━━━━━ Supplied data ━━━━━

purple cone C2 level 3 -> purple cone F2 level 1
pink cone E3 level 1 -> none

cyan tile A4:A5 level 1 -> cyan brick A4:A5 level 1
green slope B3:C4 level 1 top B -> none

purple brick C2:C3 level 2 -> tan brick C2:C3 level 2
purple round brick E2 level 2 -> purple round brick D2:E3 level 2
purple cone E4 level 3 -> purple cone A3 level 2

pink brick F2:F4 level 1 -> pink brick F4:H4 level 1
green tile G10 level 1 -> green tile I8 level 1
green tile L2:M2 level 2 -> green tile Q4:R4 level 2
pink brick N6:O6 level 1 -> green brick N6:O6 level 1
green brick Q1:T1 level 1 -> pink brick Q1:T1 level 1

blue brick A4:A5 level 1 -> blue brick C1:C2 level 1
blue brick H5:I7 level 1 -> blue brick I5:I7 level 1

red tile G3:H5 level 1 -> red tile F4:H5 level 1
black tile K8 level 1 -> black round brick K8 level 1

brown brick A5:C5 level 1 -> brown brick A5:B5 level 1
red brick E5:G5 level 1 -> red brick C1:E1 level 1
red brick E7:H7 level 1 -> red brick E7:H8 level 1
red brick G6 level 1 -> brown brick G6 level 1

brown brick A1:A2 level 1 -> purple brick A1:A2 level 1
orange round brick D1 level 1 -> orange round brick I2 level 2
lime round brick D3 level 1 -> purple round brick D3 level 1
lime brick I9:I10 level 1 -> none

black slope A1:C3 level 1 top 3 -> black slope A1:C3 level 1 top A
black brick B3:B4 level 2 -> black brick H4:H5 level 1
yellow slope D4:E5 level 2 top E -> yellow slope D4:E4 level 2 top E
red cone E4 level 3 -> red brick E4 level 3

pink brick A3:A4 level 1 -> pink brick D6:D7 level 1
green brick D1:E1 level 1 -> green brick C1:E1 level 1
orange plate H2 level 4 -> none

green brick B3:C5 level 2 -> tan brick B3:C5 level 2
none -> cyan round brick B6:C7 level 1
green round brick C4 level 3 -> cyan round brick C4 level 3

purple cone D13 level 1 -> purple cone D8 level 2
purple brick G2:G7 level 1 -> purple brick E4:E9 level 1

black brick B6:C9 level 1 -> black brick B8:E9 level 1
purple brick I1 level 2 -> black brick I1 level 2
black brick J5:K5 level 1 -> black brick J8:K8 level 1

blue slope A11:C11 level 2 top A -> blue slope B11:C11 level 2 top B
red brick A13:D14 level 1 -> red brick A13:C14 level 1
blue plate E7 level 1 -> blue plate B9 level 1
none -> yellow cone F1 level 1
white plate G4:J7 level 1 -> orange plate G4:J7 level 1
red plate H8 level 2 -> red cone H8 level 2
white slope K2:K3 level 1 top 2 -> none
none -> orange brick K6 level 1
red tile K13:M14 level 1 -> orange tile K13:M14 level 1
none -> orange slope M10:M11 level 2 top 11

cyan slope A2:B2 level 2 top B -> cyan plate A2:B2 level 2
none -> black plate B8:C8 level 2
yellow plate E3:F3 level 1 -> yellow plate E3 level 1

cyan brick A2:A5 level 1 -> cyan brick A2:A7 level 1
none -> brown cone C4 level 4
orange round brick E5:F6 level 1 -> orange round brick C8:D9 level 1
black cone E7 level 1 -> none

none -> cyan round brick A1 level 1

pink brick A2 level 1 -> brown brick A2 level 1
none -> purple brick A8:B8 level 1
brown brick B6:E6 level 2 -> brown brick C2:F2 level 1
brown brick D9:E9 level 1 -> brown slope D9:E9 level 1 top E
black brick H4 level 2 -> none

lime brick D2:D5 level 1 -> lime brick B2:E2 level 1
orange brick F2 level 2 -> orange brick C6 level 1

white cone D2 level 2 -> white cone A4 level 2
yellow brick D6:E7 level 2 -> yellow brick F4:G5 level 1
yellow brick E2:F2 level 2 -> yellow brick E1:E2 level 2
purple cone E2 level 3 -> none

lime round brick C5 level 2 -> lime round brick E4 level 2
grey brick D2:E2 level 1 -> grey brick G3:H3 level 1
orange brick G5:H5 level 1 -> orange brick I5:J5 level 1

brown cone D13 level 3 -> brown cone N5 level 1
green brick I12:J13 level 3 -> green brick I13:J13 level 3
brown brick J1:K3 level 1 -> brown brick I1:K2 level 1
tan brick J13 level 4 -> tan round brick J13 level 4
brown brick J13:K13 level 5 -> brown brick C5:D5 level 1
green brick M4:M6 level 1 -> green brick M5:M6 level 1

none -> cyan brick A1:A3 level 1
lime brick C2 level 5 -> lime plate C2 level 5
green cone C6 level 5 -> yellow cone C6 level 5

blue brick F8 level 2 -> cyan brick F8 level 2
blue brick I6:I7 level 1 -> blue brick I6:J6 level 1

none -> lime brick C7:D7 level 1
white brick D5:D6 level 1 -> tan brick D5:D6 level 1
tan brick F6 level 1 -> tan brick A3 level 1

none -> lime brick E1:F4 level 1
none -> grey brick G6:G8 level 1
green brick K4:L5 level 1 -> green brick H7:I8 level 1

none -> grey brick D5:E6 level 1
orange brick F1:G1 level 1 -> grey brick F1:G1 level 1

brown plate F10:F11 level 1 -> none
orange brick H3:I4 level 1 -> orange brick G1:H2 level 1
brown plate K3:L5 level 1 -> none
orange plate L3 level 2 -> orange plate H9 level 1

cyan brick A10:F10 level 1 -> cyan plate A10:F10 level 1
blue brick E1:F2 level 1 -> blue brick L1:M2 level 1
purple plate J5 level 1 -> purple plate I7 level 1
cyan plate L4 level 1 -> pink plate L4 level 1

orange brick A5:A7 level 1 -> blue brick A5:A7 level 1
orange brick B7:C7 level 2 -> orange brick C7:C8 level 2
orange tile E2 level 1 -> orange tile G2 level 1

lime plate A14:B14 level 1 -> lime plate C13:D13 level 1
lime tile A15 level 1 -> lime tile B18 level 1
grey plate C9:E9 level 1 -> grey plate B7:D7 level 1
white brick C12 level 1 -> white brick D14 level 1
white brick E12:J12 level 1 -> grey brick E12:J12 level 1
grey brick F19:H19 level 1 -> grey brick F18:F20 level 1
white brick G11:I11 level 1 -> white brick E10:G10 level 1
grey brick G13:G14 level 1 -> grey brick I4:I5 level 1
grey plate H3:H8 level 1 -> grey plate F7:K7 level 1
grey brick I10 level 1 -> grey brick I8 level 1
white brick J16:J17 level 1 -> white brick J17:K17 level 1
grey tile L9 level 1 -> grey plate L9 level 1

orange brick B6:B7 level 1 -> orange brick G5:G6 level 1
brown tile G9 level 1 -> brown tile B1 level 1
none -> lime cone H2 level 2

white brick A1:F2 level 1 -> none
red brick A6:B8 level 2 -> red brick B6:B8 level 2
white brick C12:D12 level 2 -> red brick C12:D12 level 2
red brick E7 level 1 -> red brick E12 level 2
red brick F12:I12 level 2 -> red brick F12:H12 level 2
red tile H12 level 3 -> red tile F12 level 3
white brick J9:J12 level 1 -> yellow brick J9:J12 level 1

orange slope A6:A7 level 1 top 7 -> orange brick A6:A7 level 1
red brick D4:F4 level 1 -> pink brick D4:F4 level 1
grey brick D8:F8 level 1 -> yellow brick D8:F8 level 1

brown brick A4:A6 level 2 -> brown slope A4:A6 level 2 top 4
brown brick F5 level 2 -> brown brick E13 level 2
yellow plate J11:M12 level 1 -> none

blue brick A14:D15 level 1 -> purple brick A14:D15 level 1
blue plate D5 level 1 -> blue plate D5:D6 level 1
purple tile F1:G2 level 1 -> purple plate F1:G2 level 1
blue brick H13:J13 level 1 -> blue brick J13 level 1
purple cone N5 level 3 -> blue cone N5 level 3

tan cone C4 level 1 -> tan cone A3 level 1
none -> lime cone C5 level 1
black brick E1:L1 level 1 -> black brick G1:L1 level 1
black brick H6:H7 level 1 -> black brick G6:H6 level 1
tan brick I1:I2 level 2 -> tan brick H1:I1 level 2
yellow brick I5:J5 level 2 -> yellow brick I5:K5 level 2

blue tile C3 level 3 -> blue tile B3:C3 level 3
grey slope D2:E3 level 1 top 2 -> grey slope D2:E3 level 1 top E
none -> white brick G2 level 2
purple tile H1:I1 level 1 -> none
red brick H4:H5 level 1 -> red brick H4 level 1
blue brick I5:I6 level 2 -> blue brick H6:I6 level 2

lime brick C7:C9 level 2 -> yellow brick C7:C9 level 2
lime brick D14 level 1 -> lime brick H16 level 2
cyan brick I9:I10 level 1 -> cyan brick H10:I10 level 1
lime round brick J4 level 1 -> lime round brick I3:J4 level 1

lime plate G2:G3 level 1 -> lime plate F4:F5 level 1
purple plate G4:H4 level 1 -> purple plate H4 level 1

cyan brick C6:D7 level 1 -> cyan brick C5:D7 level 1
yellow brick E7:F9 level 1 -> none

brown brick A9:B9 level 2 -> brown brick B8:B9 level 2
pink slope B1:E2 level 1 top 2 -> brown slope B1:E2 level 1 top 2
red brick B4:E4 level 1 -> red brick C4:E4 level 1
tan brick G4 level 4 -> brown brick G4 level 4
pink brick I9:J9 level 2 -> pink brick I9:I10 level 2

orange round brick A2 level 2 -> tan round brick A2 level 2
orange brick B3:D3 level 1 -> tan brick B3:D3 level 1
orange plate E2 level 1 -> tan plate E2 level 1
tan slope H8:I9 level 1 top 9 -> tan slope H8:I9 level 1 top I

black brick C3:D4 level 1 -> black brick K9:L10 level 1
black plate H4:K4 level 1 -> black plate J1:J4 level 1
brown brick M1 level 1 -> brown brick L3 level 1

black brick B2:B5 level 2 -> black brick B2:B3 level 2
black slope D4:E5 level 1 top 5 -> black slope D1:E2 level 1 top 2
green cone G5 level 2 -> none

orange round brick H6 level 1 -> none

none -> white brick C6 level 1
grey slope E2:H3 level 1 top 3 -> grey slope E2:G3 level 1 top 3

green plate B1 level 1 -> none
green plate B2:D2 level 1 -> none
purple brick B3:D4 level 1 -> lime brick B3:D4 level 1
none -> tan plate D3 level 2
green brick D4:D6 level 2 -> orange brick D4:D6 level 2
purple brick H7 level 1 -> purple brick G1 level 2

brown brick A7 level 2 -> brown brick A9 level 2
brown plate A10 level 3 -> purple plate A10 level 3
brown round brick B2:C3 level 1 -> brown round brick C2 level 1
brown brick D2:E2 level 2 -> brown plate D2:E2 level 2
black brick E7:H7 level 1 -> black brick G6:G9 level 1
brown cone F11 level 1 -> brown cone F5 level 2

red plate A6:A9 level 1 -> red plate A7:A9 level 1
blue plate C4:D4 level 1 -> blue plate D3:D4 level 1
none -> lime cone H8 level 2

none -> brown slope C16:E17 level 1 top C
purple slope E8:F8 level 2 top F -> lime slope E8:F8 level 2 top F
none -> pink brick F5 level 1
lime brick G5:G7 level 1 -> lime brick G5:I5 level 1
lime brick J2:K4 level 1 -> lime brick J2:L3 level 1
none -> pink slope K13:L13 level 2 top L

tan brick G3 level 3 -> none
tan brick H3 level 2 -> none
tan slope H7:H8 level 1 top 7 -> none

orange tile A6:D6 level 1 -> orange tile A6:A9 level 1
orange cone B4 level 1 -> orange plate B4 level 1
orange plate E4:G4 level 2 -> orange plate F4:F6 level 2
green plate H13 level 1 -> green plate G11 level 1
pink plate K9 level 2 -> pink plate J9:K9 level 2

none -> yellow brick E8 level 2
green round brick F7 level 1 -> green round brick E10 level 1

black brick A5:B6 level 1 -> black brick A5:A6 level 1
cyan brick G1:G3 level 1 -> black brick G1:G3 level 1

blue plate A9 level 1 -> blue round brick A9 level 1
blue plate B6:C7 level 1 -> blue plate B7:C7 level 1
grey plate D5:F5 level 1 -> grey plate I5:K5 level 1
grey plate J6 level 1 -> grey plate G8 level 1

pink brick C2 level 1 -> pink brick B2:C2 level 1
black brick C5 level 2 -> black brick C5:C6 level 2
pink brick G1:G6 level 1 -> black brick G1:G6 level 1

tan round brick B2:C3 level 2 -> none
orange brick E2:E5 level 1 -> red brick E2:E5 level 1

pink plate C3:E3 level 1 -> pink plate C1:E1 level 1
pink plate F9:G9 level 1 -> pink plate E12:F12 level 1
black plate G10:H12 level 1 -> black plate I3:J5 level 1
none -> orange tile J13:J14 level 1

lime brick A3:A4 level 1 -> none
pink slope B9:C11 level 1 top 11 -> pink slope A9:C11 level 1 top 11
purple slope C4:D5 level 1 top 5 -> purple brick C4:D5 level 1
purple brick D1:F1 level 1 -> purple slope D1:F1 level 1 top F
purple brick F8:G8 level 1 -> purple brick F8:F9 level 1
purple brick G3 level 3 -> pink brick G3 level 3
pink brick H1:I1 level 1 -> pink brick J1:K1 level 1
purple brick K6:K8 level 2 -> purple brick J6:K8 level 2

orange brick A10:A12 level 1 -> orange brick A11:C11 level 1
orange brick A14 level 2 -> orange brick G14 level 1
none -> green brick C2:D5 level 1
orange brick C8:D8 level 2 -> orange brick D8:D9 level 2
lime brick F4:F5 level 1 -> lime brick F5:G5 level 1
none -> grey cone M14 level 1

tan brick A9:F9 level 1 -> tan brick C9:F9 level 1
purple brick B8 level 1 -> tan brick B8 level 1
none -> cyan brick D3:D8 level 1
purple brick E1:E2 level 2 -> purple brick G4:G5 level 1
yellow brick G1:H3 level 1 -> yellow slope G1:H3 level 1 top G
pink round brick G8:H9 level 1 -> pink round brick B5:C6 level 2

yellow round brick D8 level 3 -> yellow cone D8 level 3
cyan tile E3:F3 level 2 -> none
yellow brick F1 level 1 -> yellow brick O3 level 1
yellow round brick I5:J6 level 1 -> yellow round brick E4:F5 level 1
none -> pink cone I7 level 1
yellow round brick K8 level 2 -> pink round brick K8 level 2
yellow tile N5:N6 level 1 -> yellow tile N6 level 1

━━━━━

Write out exactly the lines above from the line with "green brick D1:E1" through the line with "none -> black plate B8:C8 level 2", both of them included, and leave out all other lines.

green brick D1:E1 level 1 -> green brick C1:E1 level 1
orange plate H2 level 4 -> none

green brick B3:C5 level 2 -> tan brick B3:C5 level 2
none -> cyan round brick B6:C7 level 1
green round brick C4 level 3 -> cyan round brick C4 level 3

purple cone D13 level 1 -> purple cone D8 level 2
purple brick G2:G7 level 1 -> purple brick E4:E9 level 1

black brick B6:C9 level 1 -> black brick B8:E9 level 1
purple brick I1 level 2 -> black brick I1 level 2
black brick J5:K5 level 1 -> black brick J8:K8 level 1

blue slope A11:C11 level 2 top A -> blue slope B11:C11 level 2 top B
red brick A13:D14 level 1 -> red brick A13:C14 level 1
blue plate E7 level 1 -> blue plate B9 level 1
none -> yellow cone F1 level 1
white plate G4:J7 level 1 -> orange plate G4:J7 level 1
red plate H8 level 2 -> red cone H8 level 2
white slope K2:K3 level 1 top 2 -> none
none -> orange brick K6 level 1
red tile K13:M14 level 1 -> orange tile K13:M14 level 1
none -> orange slope M10:M11 level 2 top 11

cyan slope A2:B2 level 2 top B -> cyan plate A2:B2 level 2
none -> black plate B8:C8 level 2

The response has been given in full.